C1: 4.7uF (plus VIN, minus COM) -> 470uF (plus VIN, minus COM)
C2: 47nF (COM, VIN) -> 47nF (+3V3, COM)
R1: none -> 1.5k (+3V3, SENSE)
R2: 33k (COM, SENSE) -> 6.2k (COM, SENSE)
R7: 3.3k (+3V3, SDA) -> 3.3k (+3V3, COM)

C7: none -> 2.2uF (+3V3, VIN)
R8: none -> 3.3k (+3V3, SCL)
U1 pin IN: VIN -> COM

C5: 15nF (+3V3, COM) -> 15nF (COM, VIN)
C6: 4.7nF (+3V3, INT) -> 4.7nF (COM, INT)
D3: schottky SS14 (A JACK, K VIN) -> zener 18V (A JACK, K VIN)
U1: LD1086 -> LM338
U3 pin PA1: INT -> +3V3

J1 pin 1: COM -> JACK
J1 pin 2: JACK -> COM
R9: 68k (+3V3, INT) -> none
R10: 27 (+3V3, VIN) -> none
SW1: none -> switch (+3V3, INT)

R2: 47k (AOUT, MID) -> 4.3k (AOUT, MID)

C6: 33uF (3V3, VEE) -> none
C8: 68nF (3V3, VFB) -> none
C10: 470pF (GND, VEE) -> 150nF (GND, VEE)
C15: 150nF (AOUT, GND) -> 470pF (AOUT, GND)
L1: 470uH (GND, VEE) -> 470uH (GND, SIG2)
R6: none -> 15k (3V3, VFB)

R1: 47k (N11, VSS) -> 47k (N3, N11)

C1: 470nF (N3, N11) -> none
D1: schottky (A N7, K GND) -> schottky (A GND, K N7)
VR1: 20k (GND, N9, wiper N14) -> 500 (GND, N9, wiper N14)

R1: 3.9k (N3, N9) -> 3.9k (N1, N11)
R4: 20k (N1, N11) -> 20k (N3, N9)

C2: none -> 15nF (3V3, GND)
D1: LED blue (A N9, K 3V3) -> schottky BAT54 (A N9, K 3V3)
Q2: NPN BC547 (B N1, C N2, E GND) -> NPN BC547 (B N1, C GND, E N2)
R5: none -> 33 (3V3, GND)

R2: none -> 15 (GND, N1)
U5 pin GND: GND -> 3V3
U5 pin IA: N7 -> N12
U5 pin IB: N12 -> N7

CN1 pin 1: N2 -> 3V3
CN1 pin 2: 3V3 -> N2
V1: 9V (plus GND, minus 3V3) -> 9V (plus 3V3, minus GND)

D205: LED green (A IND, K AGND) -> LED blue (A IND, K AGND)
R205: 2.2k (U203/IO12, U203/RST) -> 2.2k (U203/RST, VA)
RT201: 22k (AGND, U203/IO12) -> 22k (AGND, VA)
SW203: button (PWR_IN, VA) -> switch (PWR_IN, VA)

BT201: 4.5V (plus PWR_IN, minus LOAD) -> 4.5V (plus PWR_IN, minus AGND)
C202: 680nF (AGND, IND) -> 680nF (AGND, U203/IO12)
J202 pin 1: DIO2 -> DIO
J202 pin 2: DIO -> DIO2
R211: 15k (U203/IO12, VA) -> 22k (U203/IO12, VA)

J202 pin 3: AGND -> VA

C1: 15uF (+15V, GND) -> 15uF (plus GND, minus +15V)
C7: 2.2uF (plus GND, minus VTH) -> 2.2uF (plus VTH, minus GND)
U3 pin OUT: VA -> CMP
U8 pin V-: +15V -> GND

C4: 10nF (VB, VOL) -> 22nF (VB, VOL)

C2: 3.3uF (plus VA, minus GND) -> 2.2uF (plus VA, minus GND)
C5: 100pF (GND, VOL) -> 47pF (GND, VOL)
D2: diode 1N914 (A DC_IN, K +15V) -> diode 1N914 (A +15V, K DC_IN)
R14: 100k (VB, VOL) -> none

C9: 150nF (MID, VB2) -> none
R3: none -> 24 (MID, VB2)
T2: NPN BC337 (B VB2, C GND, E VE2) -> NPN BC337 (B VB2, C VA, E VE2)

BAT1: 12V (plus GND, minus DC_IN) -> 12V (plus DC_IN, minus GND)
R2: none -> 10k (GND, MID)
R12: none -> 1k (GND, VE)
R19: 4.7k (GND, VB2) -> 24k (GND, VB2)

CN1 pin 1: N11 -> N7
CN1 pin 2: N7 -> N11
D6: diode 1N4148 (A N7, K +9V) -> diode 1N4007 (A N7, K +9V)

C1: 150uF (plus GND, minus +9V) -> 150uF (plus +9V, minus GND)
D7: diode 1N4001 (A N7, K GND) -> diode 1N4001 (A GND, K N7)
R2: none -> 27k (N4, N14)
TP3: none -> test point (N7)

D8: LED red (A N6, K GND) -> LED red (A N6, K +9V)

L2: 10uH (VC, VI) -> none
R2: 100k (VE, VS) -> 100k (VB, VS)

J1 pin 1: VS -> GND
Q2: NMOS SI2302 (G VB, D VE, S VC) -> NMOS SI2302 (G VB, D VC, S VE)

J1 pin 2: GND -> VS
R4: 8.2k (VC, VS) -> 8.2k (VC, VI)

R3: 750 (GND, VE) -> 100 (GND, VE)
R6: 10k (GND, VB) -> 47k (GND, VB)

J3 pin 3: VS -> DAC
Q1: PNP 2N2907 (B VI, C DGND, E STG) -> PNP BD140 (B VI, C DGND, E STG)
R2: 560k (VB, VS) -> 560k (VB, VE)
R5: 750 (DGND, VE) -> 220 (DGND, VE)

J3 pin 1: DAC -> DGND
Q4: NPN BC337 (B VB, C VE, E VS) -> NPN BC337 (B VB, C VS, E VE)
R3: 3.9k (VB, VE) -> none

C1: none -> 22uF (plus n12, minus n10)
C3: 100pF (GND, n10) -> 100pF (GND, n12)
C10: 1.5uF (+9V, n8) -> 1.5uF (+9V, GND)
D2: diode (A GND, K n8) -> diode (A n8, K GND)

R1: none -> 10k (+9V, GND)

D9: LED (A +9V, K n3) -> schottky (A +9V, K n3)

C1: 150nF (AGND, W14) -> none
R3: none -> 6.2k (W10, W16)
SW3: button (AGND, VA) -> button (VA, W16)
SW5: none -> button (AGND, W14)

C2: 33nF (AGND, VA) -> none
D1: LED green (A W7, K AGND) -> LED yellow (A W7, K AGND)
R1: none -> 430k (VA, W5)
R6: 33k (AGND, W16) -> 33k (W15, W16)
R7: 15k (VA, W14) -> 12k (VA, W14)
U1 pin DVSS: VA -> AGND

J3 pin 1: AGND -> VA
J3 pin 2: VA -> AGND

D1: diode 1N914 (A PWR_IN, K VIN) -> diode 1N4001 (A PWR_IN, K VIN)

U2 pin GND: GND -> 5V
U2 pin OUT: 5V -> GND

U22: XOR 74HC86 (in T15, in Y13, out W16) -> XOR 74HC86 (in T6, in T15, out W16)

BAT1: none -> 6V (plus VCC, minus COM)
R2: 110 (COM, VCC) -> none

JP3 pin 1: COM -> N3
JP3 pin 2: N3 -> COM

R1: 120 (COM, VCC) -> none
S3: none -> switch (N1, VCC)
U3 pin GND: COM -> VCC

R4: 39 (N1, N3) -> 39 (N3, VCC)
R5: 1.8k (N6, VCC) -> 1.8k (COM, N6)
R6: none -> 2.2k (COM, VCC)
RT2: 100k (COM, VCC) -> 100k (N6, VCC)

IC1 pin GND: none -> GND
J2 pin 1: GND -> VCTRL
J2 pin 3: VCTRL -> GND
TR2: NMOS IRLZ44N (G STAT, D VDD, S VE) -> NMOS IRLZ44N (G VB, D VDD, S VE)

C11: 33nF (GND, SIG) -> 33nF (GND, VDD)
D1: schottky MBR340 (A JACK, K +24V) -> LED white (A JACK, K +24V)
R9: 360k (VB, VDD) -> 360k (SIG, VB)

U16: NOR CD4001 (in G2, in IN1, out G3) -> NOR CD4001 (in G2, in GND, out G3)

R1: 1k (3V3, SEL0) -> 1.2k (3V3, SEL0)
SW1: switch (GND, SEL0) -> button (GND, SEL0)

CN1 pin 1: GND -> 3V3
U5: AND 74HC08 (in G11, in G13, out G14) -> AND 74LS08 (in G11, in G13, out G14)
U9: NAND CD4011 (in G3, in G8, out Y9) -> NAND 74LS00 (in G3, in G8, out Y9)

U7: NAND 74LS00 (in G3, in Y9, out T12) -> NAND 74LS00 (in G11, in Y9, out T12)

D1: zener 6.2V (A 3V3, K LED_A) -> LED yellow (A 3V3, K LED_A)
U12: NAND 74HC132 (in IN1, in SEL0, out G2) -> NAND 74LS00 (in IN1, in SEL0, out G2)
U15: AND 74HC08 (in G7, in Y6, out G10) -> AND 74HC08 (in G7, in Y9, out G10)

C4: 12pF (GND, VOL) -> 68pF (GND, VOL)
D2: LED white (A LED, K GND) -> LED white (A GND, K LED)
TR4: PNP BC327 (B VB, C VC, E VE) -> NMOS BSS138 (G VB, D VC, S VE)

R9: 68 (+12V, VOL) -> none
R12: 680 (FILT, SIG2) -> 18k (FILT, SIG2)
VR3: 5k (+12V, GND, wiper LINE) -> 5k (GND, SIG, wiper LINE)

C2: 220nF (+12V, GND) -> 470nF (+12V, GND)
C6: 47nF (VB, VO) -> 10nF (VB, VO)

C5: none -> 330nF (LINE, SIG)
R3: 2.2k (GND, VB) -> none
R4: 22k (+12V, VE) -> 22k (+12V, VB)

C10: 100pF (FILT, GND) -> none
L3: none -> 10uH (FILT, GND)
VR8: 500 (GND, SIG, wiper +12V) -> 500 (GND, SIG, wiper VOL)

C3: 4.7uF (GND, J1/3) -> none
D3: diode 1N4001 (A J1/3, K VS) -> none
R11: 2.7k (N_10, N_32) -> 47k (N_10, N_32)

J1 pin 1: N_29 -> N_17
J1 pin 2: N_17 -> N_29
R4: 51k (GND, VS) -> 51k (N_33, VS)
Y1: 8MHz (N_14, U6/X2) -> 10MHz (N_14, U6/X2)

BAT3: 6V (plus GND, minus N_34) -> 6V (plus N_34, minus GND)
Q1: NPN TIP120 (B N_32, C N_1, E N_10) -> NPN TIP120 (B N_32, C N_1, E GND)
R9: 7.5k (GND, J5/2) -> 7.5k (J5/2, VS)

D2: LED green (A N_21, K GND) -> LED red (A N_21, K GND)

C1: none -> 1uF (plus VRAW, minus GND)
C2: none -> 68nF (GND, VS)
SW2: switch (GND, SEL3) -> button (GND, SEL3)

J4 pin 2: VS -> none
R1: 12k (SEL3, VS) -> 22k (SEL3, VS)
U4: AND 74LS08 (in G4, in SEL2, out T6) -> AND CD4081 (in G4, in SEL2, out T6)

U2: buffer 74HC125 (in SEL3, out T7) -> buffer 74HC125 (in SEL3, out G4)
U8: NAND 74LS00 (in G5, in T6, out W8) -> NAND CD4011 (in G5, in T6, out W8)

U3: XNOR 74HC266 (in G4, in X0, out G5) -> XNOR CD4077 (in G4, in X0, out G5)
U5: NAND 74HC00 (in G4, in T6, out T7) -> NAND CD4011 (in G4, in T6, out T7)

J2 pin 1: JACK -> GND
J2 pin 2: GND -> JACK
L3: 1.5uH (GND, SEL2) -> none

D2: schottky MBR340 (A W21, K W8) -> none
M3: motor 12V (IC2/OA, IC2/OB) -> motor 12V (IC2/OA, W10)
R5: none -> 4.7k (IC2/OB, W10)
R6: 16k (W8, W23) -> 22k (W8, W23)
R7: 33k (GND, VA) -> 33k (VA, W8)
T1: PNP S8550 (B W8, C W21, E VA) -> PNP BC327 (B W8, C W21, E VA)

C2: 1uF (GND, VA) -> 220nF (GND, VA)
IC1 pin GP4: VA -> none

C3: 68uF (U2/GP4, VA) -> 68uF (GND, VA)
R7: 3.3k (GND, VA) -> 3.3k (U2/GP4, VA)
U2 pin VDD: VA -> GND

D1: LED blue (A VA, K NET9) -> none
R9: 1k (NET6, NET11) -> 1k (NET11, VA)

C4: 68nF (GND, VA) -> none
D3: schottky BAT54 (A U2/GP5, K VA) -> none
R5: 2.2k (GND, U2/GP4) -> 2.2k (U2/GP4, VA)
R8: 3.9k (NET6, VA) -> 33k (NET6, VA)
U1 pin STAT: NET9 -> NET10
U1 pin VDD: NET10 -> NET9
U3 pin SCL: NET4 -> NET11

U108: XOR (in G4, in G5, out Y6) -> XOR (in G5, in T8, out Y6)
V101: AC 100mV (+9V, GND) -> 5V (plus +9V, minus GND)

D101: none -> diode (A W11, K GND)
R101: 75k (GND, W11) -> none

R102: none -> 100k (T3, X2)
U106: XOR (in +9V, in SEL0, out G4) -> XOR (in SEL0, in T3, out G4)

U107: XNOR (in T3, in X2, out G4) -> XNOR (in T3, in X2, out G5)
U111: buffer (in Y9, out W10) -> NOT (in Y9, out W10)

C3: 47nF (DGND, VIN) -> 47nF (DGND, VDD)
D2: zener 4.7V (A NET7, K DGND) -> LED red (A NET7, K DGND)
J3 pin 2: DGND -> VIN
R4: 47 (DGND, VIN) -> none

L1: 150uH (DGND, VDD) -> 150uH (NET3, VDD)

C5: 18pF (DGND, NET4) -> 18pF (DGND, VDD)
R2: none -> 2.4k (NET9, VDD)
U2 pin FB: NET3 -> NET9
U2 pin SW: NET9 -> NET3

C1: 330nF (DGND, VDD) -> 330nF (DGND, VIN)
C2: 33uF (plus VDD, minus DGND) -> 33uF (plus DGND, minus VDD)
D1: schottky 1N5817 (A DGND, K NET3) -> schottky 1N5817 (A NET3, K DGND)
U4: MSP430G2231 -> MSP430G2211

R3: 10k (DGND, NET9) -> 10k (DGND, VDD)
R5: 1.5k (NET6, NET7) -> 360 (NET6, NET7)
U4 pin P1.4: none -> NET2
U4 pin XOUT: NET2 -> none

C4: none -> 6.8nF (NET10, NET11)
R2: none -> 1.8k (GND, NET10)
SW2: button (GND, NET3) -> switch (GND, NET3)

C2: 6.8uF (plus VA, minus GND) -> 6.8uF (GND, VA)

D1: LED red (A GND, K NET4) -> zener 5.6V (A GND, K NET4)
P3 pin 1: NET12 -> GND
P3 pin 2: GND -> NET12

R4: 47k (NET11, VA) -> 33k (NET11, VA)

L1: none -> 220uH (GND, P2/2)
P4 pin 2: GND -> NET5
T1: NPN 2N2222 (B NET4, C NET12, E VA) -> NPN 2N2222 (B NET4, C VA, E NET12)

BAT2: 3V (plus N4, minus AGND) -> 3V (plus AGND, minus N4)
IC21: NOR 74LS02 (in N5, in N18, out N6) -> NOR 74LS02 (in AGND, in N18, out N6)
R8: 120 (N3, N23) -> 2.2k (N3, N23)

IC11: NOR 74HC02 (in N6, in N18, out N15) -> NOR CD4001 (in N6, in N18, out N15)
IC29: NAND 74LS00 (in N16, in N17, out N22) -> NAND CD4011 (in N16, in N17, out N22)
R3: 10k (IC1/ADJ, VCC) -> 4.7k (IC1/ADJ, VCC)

* [Aim of the task] Note which lines carry the word "buffer" in the material, then copy each of them.

* [Solved problem]
U2: buffer 74HC125 (in SEL3, out T7) -> buffer 74HC125 (in SEL3, out G4)
U111: buffer (in Y9, out W10) -> NOT (in Y9, out W10)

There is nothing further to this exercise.